Listed entries section start
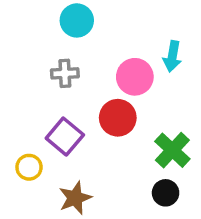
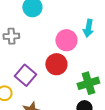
gray cross: (65, 73) -> (11, 36), moved
green cross: (172, 150) -> (88, 83), turned 30

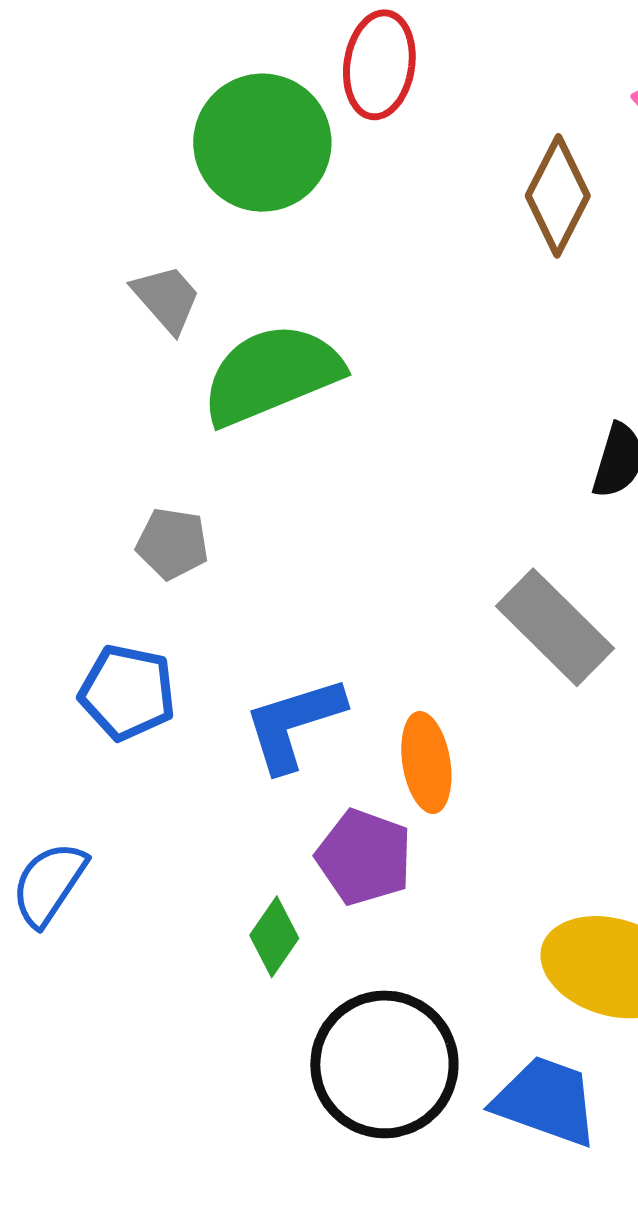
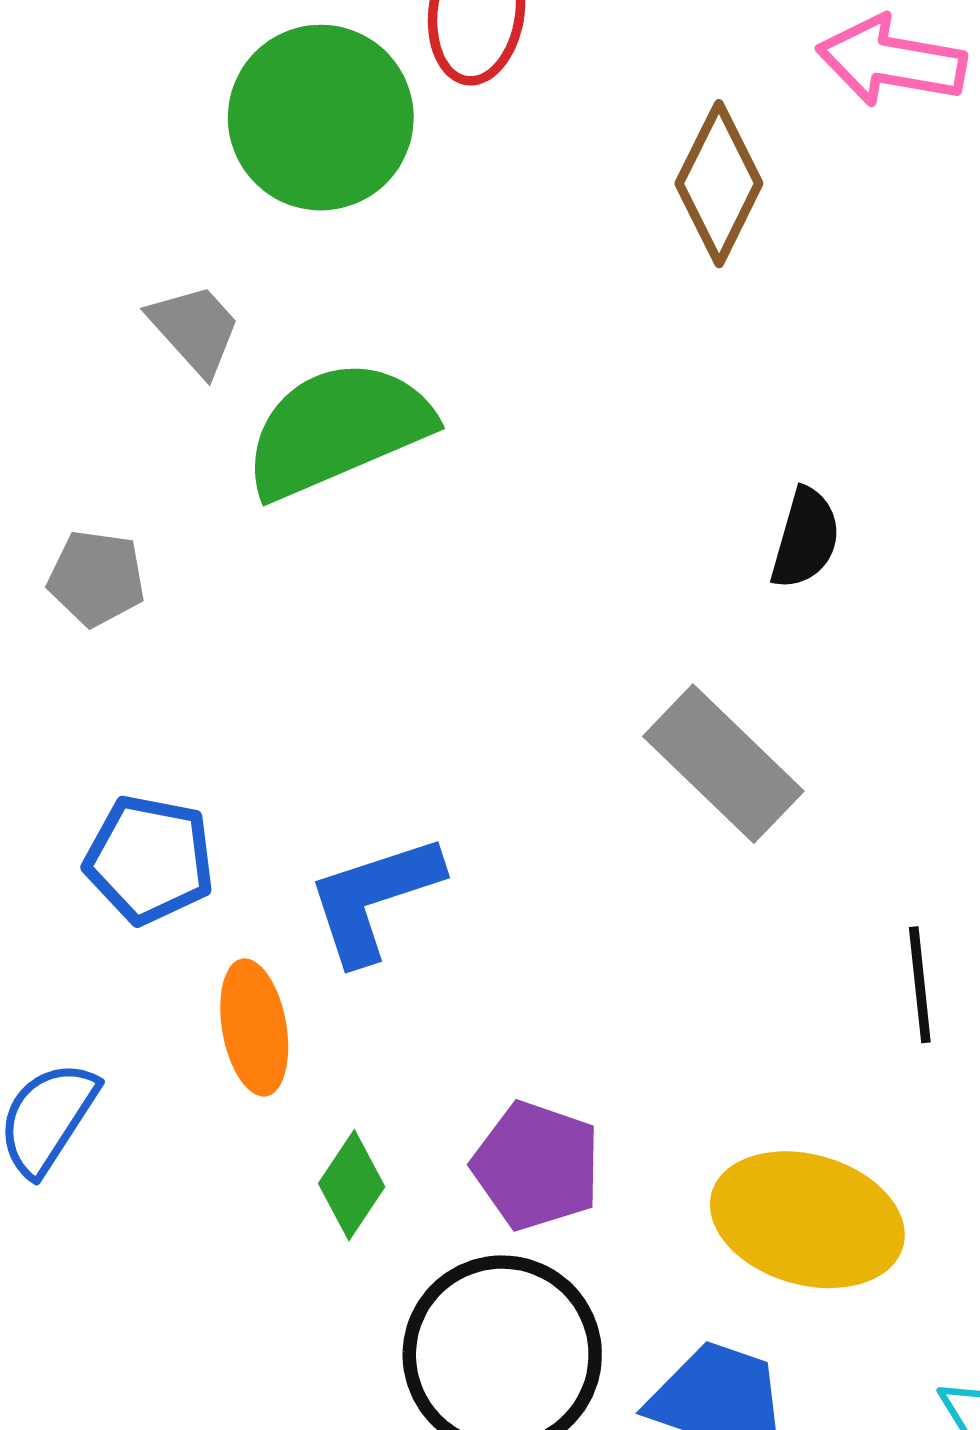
gray pentagon: (172, 544) -> (97, 578), moved
orange ellipse: (426, 763) -> (254, 1027), moved
purple pentagon: (364, 857) -> (536, 1166), moved

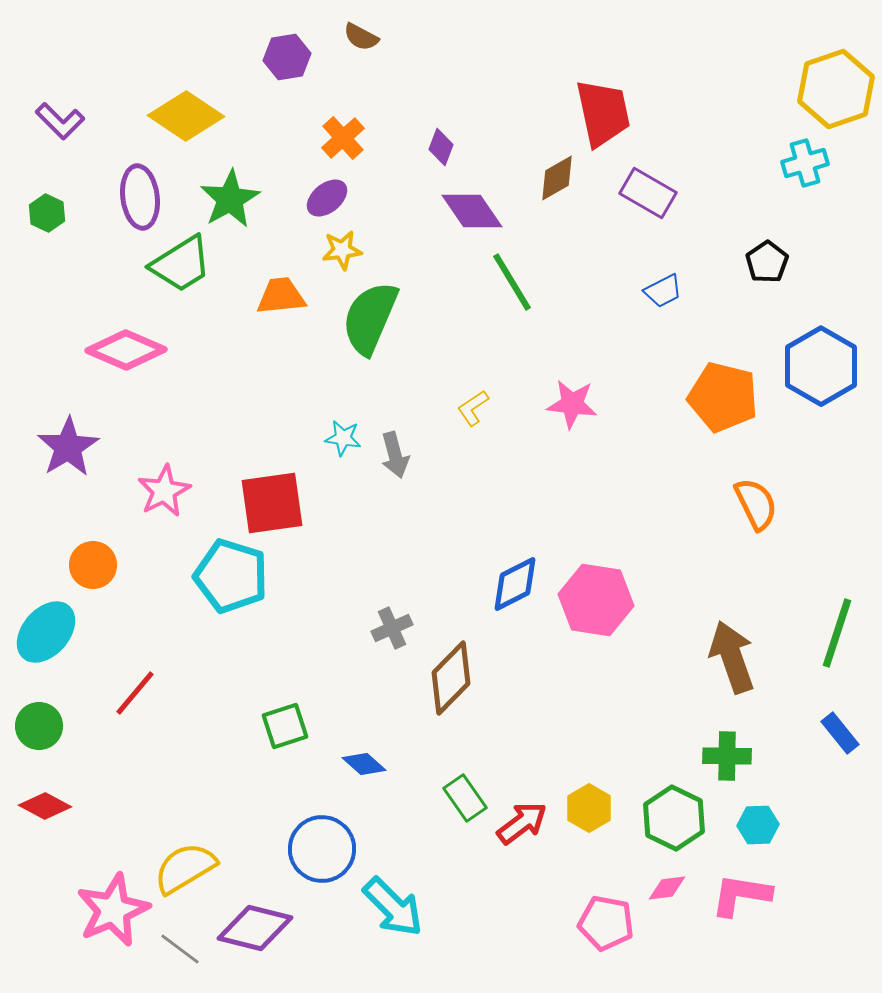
Listed entries section end
**Work request:** This calls for an exact copy of all the entries above, with the pictures omitted.

**Answer to this problem:**
gray cross: (65, 73) -> (11, 36), moved
green cross: (172, 150) -> (88, 83), turned 30

gray pentagon: (172, 544) -> (97, 578), moved
orange ellipse: (426, 763) -> (254, 1027), moved
purple pentagon: (364, 857) -> (536, 1166), moved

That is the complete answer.